§ **TASK DESCRIPTION**
Quote all of the data that follows exactly as written, skipping the images.

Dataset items
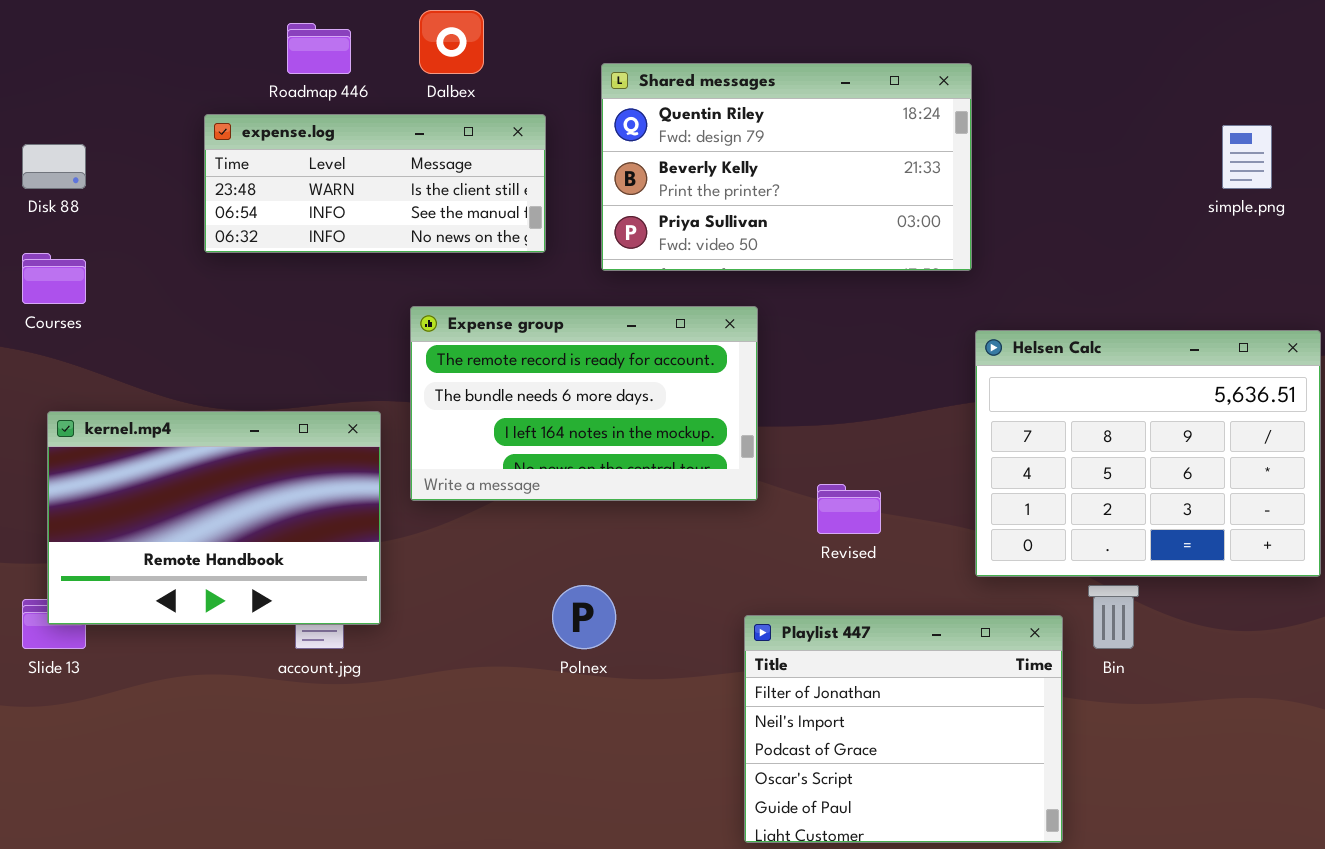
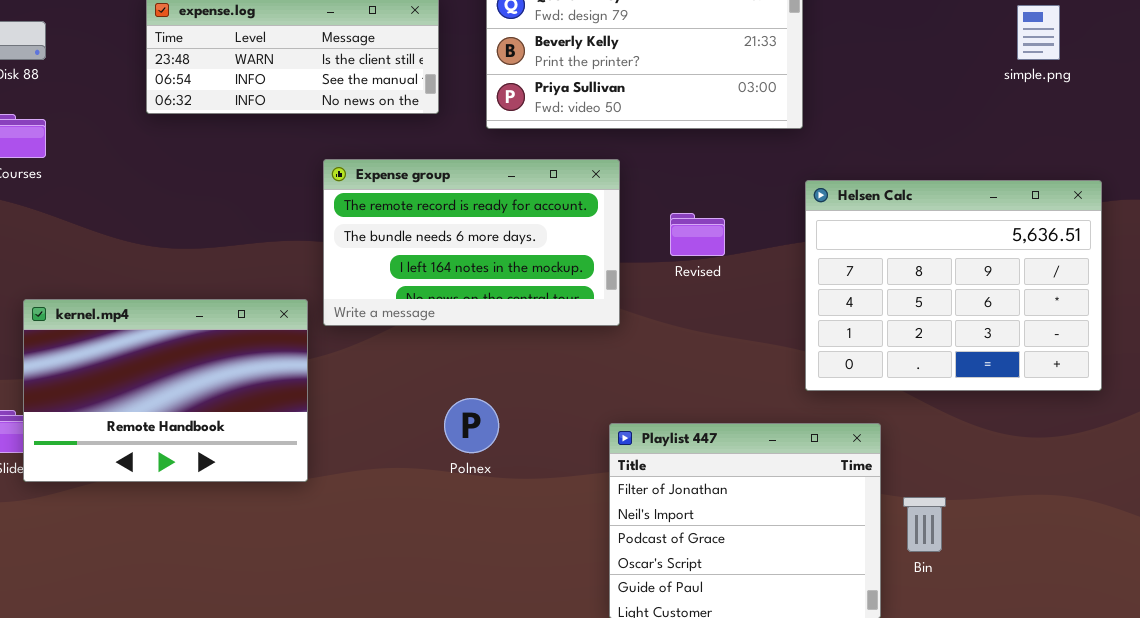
kernel.mp4: [47,411,381,625] -> [23,299,308,482], moved
Revised: [817,484,881,534] -> [670,213,725,256], moved
Bin: [1088,585,1139,649] -> [903,497,946,552], moved

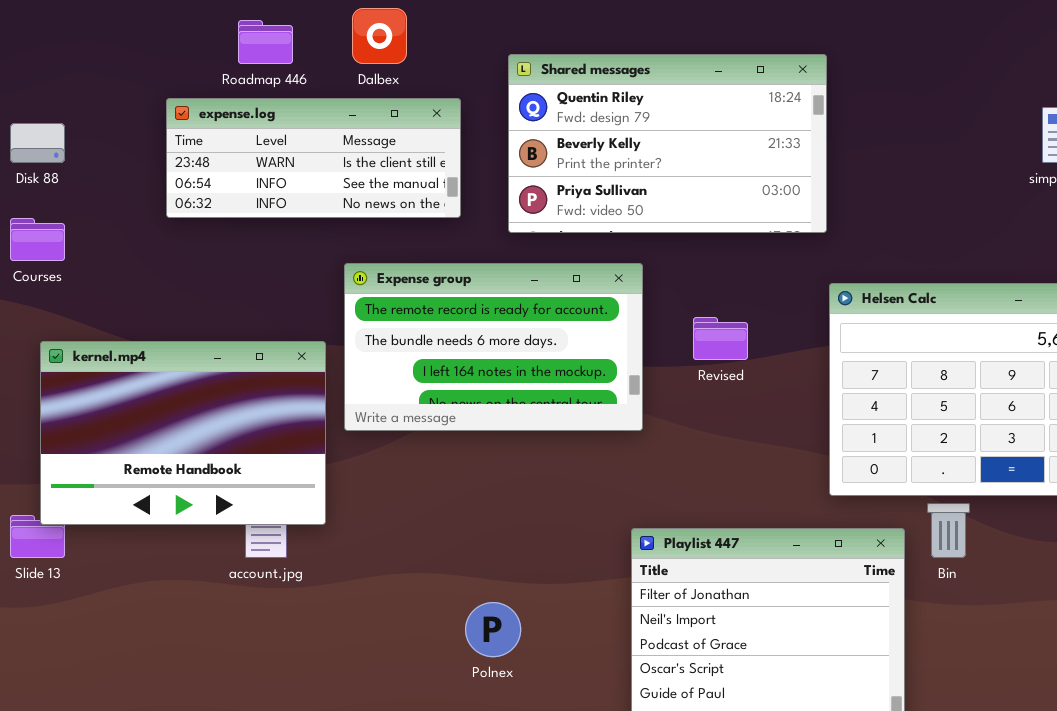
kernel.mp4: [23,299,308,482] -> [40,341,326,525], moved
Polnex: [444,398,499,453] -> [465,602,521,657], moved
Bin: [903,497,946,552] -> [927,503,970,558], moved

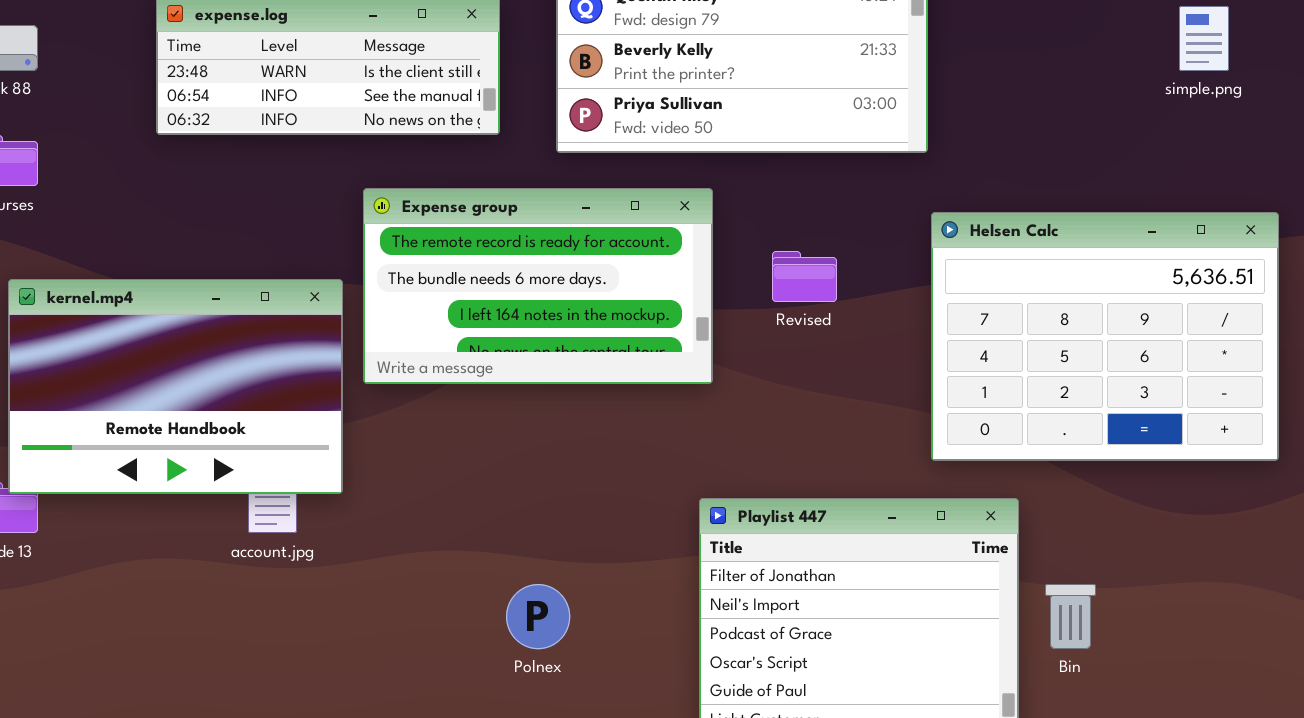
Bin: [927,503,970,558] -> [1045,584,1096,649], moved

§ **EXERCISE RESULT**
kernel.mp4: [47,411,381,625] -> [23,299,308,482], moved
Revised: [817,484,881,534] -> [670,213,725,256], moved
Bin: [1088,585,1139,649] -> [903,497,946,552], moved

kernel.mp4: [23,299,308,482] -> [40,341,326,525], moved
Polnex: [444,398,499,453] -> [465,602,521,657], moved
Bin: [903,497,946,552] -> [927,503,970,558], moved

Bin: [927,503,970,558] -> [1045,584,1096,649], moved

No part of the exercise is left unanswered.